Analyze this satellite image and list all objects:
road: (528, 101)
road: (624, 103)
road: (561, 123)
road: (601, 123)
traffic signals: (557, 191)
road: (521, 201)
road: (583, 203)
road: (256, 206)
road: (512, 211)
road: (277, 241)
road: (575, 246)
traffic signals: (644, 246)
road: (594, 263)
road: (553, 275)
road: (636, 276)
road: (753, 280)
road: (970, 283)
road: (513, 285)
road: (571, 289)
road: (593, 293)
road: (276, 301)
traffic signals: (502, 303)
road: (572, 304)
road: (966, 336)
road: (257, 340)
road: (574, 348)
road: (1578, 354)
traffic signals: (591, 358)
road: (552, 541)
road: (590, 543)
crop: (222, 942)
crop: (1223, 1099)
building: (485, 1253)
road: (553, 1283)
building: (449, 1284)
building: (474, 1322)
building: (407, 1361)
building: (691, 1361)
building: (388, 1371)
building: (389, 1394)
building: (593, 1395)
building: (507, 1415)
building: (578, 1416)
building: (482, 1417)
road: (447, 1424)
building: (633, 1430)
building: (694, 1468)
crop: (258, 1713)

-------------------------

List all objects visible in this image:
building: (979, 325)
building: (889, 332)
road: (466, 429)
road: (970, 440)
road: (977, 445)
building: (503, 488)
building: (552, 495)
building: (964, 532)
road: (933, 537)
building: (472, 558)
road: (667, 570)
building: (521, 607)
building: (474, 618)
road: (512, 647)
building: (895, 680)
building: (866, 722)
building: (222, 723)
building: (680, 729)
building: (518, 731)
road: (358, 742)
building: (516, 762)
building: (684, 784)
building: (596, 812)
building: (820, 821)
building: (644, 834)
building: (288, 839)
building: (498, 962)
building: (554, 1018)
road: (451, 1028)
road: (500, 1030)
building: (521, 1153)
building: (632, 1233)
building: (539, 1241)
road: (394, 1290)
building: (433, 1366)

-------------------------

▶ [Problem statement] Your answer should consist of the lines above that hold the word "objects", copied exactly.

▶ [Response for this exercise]
Analyze this satellite image and list all objects:
List all objects visible in this image:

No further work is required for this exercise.